* **Input data**:
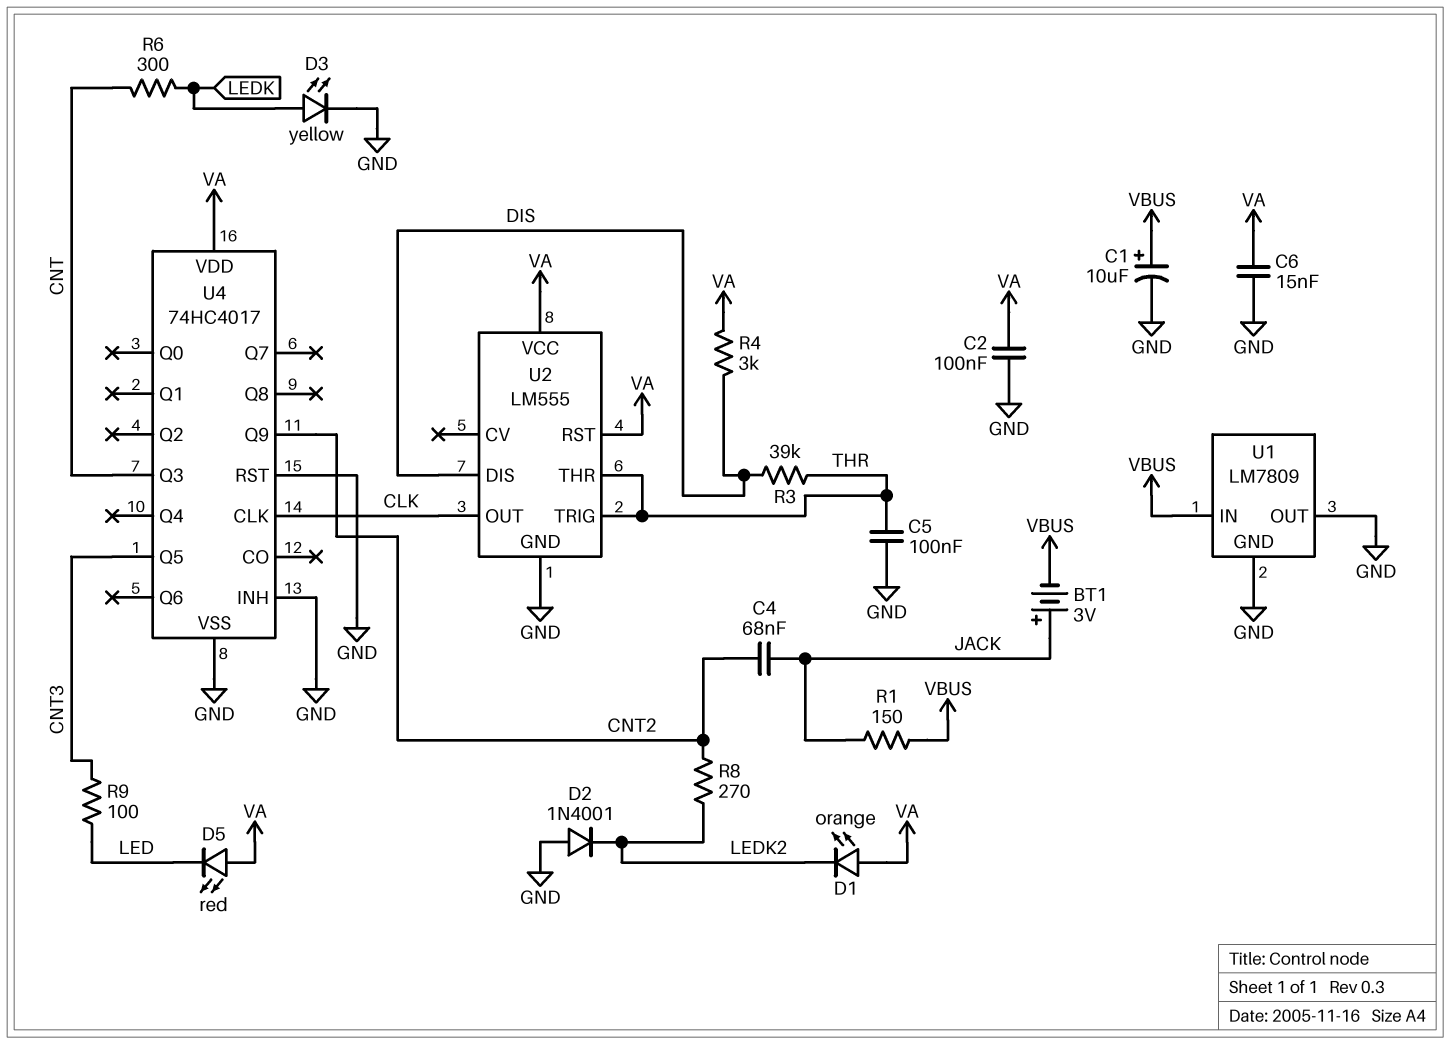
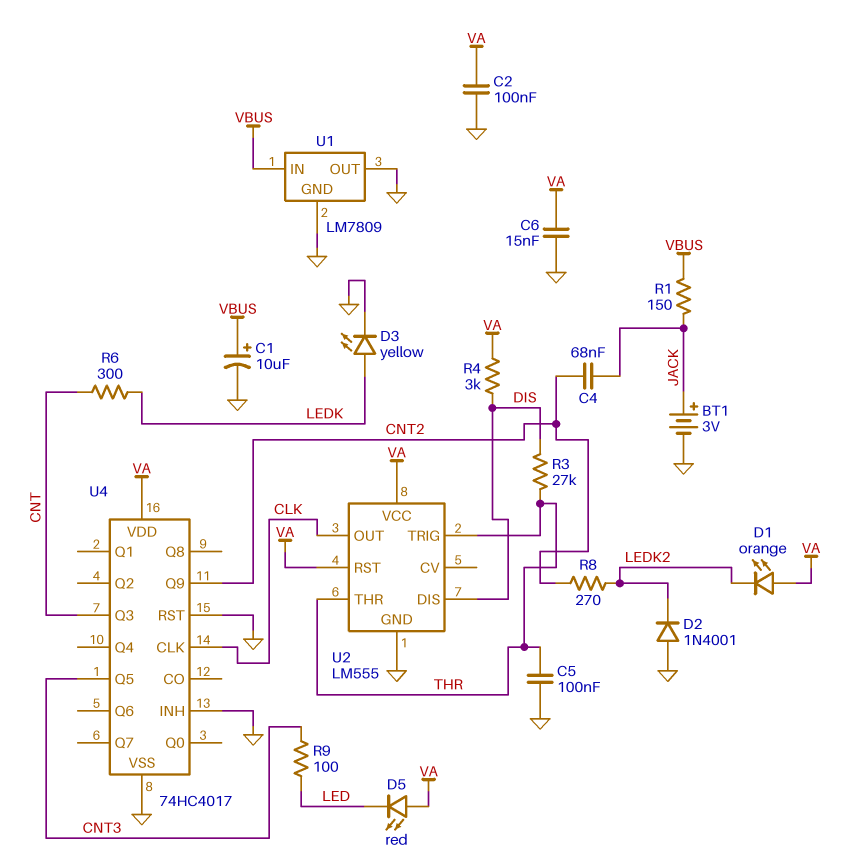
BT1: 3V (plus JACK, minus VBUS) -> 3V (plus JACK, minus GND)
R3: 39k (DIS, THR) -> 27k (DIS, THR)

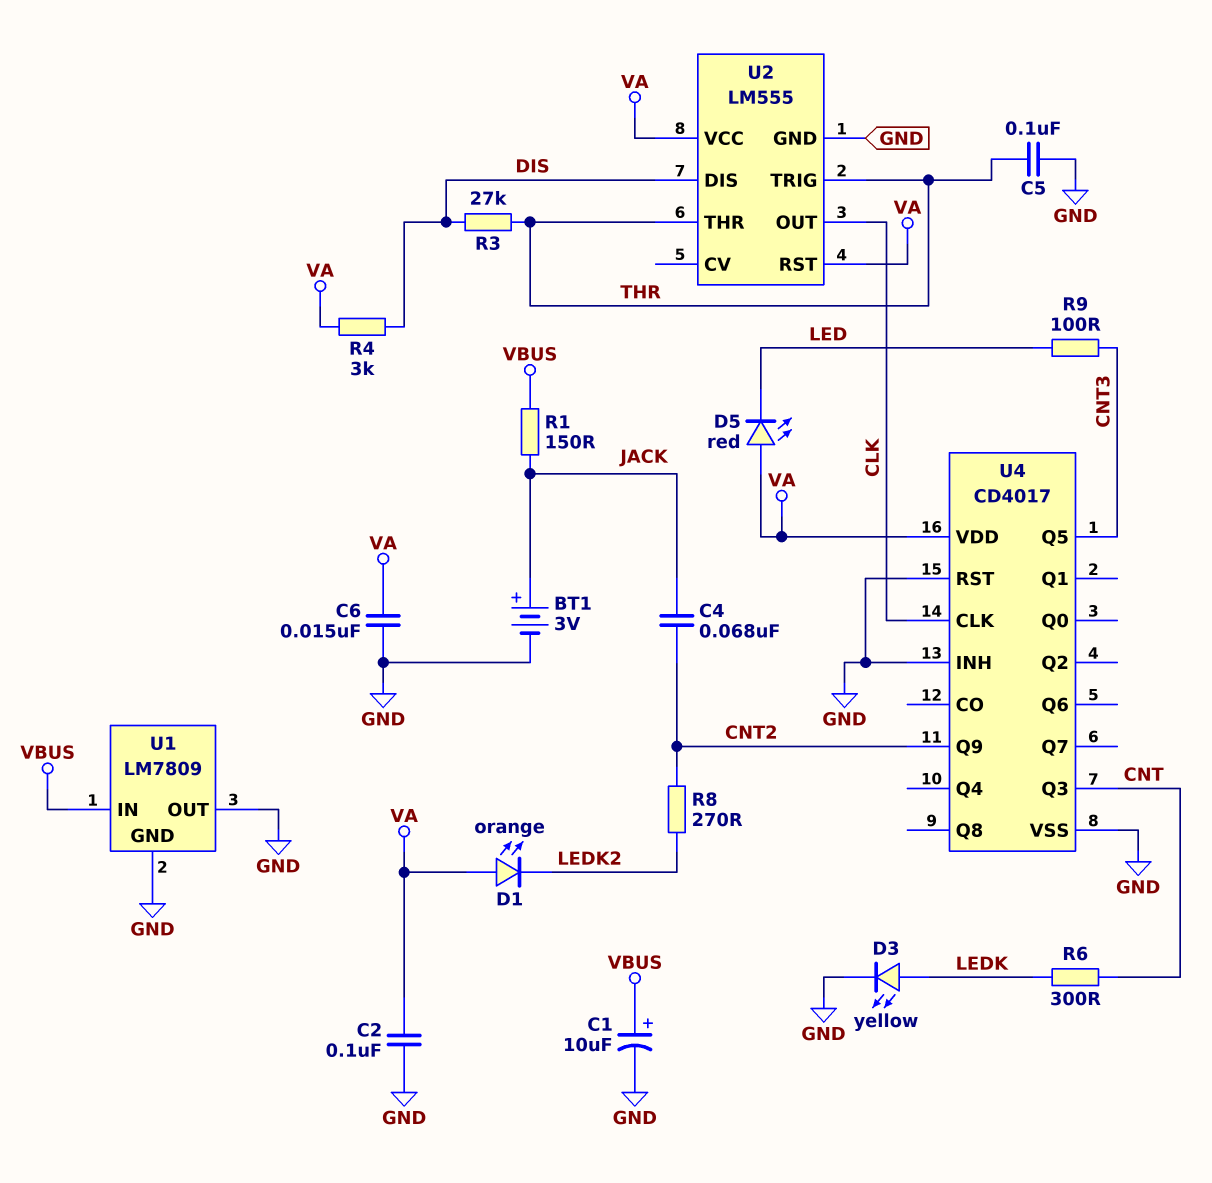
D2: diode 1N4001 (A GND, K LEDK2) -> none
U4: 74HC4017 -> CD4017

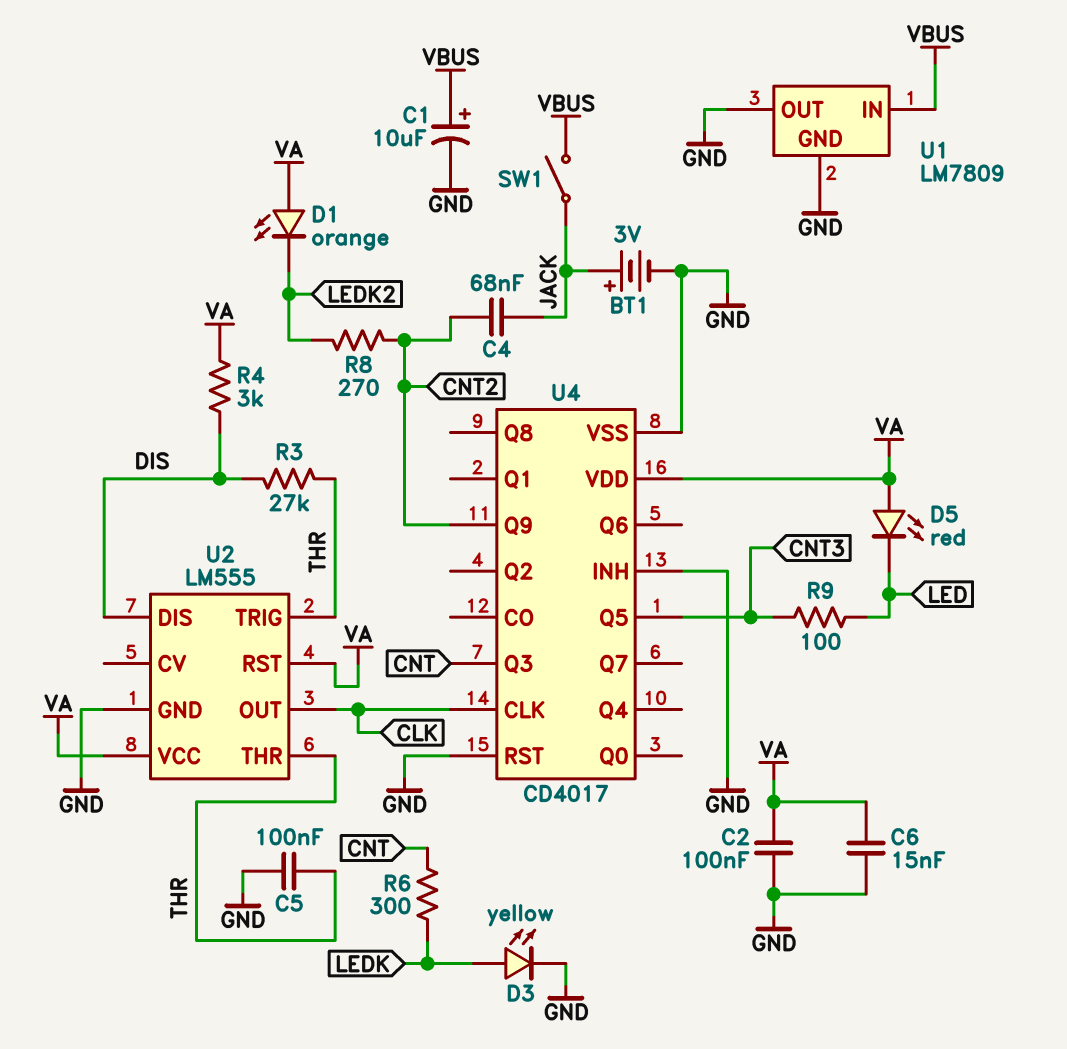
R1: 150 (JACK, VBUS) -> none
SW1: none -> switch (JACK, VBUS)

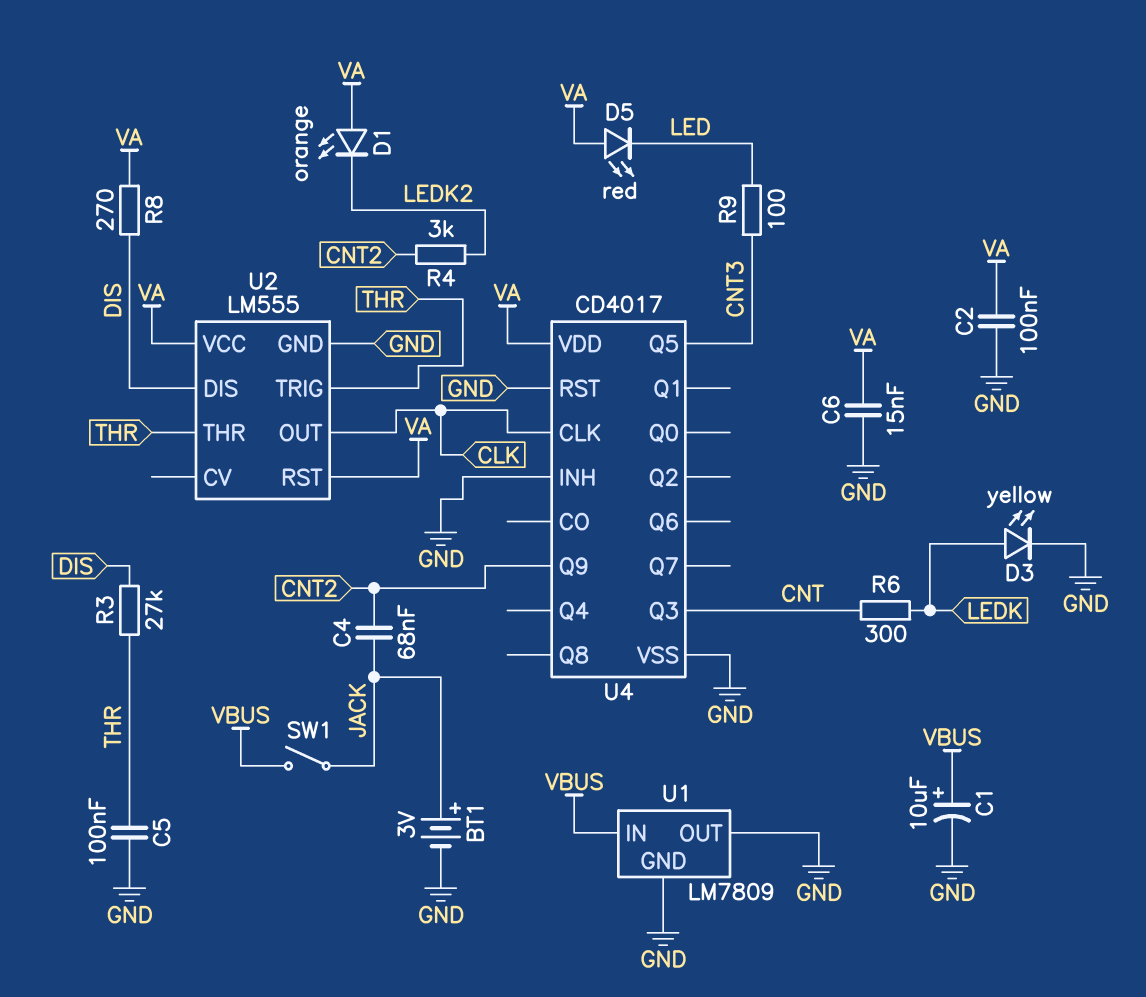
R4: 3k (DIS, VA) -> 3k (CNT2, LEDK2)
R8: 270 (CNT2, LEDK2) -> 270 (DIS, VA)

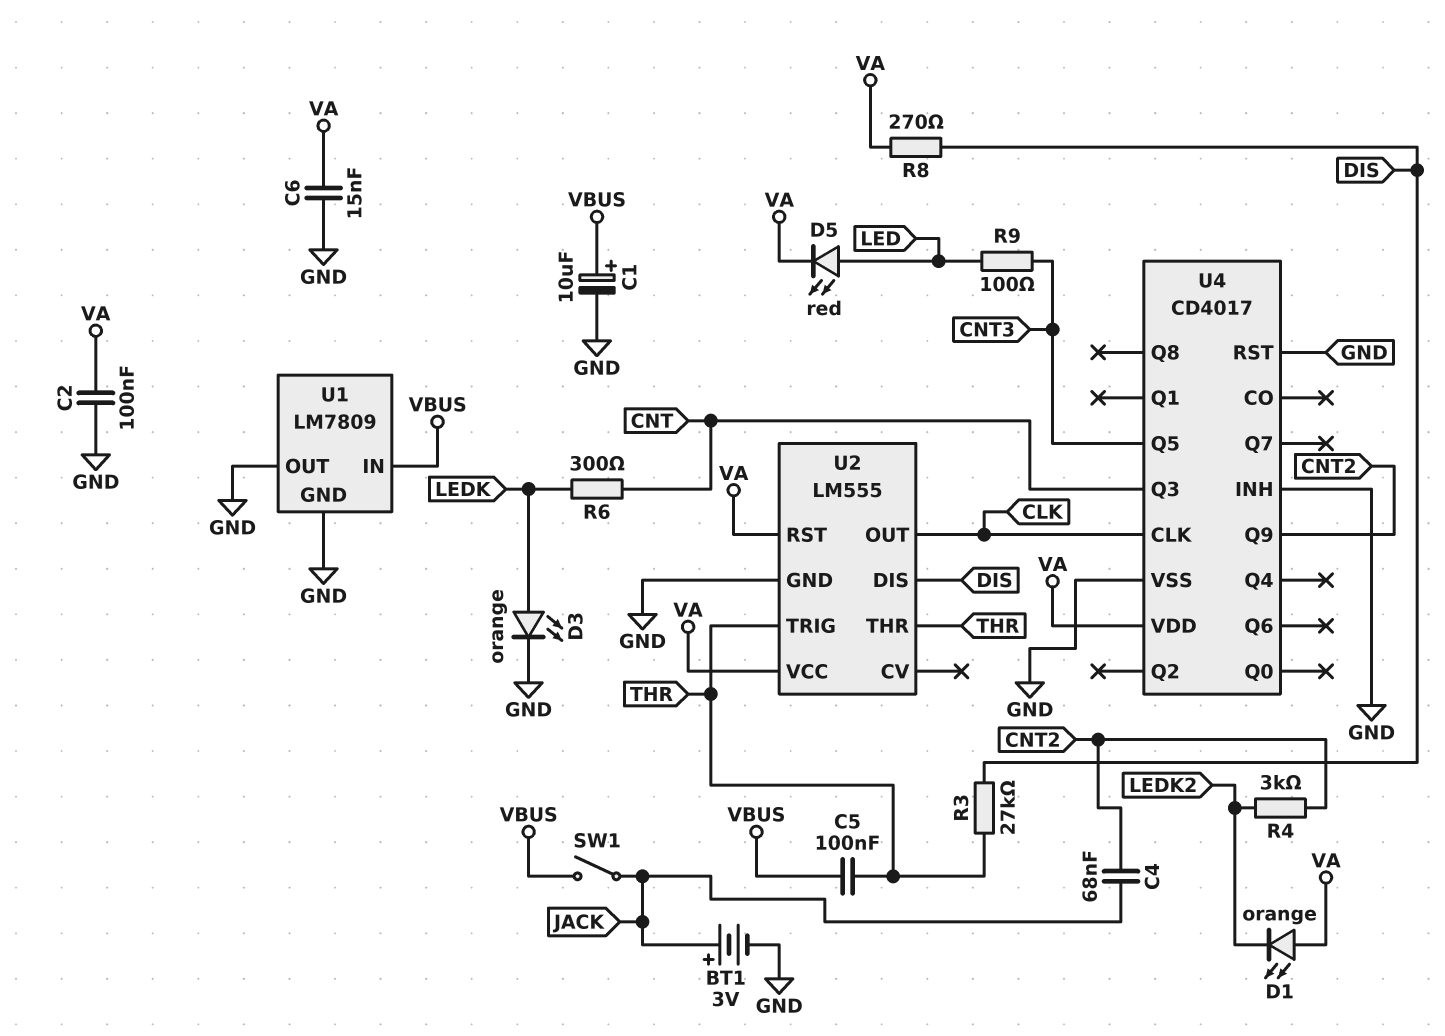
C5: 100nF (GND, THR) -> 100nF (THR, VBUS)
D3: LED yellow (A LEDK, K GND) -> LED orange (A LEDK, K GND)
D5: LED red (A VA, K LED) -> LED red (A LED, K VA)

* **What the task asks**: The answer should consist only of the lines from the one with "R4: 3k (DIS, VA) -> 3k (CNT2, LEDK2)" through the last line of the material above, copied exactly, with no pictures.

* **Response for this exercise**:
R4: 3k (DIS, VA) -> 3k (CNT2, LEDK2)
R8: 270 (CNT2, LEDK2) -> 270 (DIS, VA)

C5: 100nF (GND, THR) -> 100nF (THR, VBUS)
D3: LED yellow (A LEDK, K GND) -> LED orange (A LEDK, K GND)
D5: LED red (A VA, K LED) -> LED red (A LED, K VA)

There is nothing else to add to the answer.